**YOUR GOAL**
Please produce an exact transcription of the lines from the one containing "L1: none -> 68mH (-9V, VOL)" through the last line of the entries, leaving out every picture.

**INFORMATION GIVEN**
^^^^^^^^

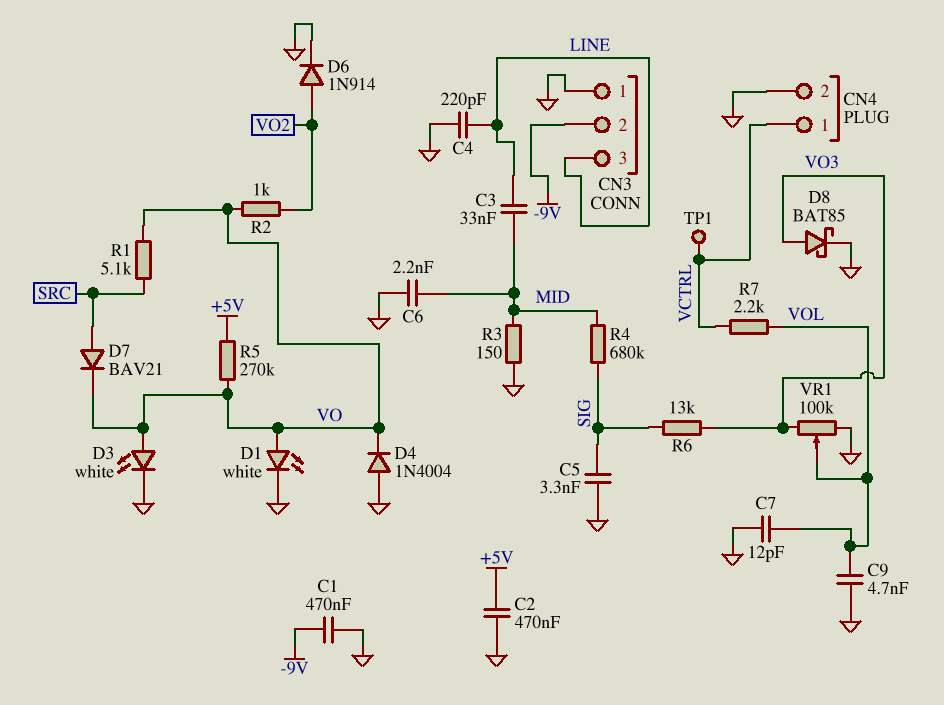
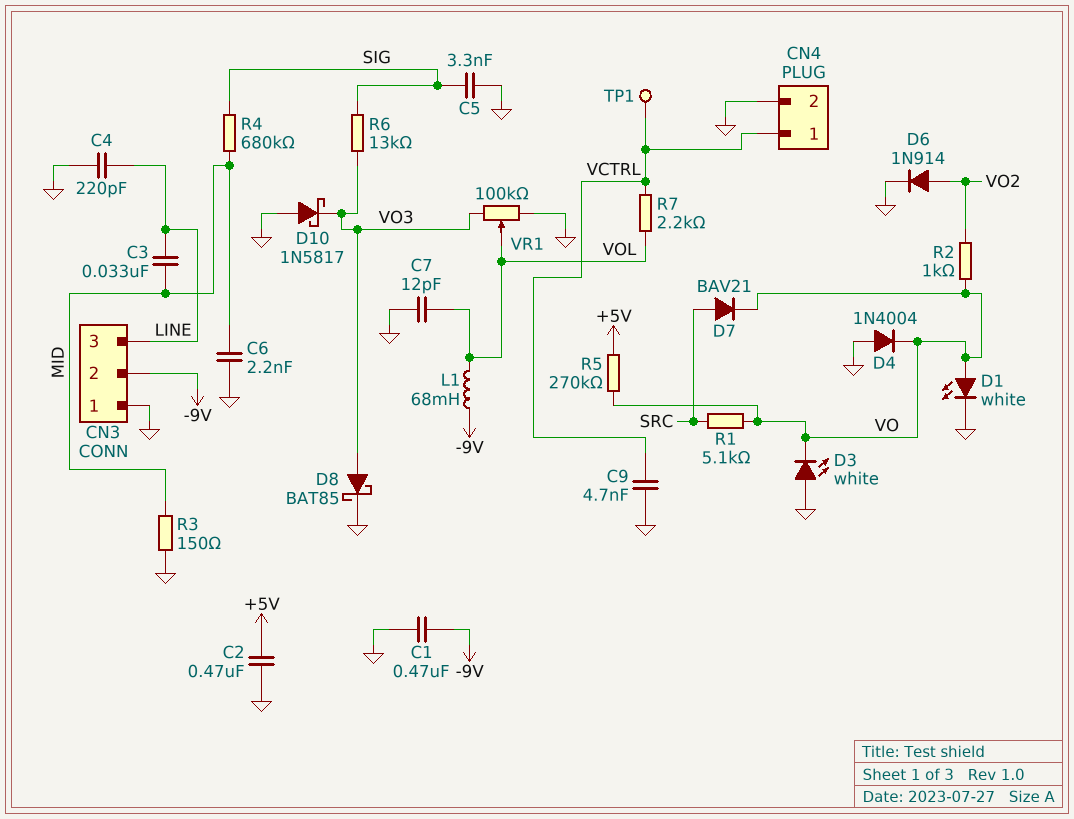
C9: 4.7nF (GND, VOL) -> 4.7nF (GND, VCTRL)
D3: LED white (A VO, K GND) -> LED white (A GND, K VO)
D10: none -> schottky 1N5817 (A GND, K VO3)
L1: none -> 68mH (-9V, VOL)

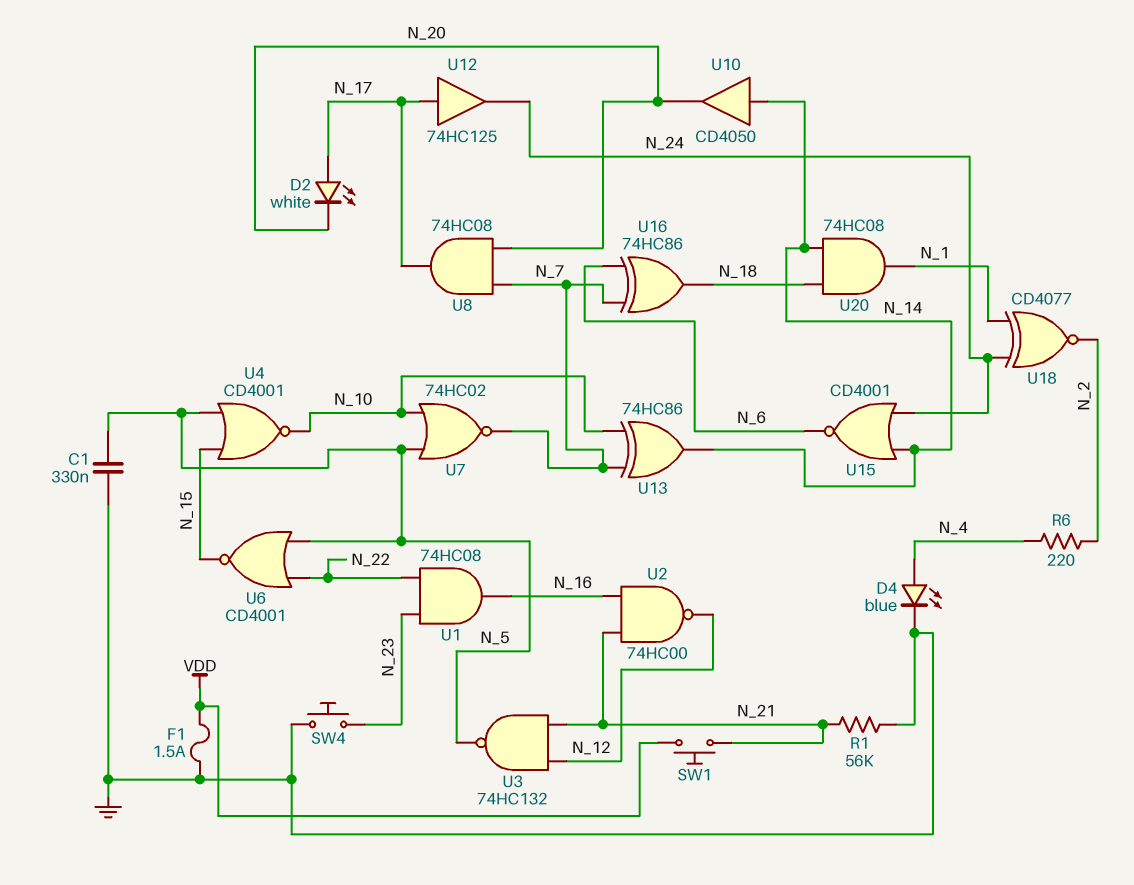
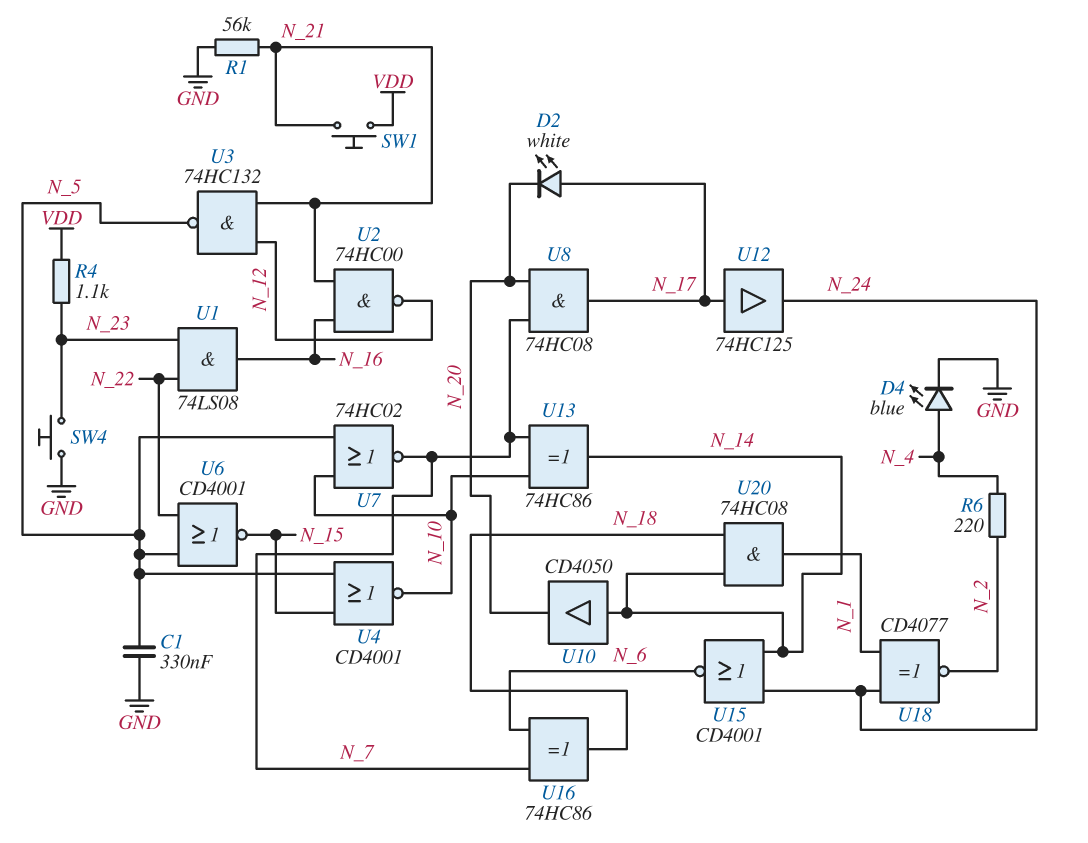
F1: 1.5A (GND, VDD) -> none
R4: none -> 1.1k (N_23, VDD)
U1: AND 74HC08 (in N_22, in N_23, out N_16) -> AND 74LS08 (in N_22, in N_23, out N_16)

^^^^^^^^

**TASK RESULT**
L1: none -> 68mH (-9V, VOL)

F1: 1.5A (GND, VDD) -> none
R4: none -> 1.1k (N_23, VDD)
U1: AND 74HC08 (in N_22, in N_23, out N_16) -> AND 74LS08 (in N_22, in N_23, out N_16)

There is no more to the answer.